■ Activity:
Scan the records below. Copy every line in which the word "white" appears.
Start of The records
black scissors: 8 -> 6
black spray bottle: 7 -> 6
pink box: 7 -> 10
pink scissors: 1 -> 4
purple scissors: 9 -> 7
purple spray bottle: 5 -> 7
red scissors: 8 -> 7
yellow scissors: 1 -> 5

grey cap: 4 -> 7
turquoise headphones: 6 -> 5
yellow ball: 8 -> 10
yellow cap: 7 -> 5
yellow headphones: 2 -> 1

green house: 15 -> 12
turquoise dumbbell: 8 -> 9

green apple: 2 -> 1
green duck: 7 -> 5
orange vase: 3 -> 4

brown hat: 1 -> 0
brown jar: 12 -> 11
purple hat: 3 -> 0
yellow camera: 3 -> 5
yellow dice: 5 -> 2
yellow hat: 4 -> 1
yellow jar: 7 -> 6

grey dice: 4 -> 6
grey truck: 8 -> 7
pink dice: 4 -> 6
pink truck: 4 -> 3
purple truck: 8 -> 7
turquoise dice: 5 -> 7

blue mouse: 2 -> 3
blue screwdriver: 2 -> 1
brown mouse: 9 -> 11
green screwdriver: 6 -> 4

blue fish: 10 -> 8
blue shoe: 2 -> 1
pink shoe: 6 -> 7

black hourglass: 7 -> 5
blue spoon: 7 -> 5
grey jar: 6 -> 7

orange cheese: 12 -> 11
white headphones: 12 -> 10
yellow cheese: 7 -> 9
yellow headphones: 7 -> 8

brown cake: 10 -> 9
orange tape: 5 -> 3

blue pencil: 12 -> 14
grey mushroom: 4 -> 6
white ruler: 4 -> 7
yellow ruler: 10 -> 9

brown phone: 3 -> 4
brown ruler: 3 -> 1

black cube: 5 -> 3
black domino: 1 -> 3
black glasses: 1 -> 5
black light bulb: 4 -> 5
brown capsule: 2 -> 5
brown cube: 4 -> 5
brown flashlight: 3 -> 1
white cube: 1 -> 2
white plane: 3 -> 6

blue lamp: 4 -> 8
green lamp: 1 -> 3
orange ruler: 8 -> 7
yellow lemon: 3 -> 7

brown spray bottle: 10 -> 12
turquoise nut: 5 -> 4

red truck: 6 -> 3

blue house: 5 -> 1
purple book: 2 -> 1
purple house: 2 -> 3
End of The records
■ Solved exercise:
white headphones: 12 -> 10
white ruler: 4 -> 7
white cube: 1 -> 2
white plane: 3 -> 6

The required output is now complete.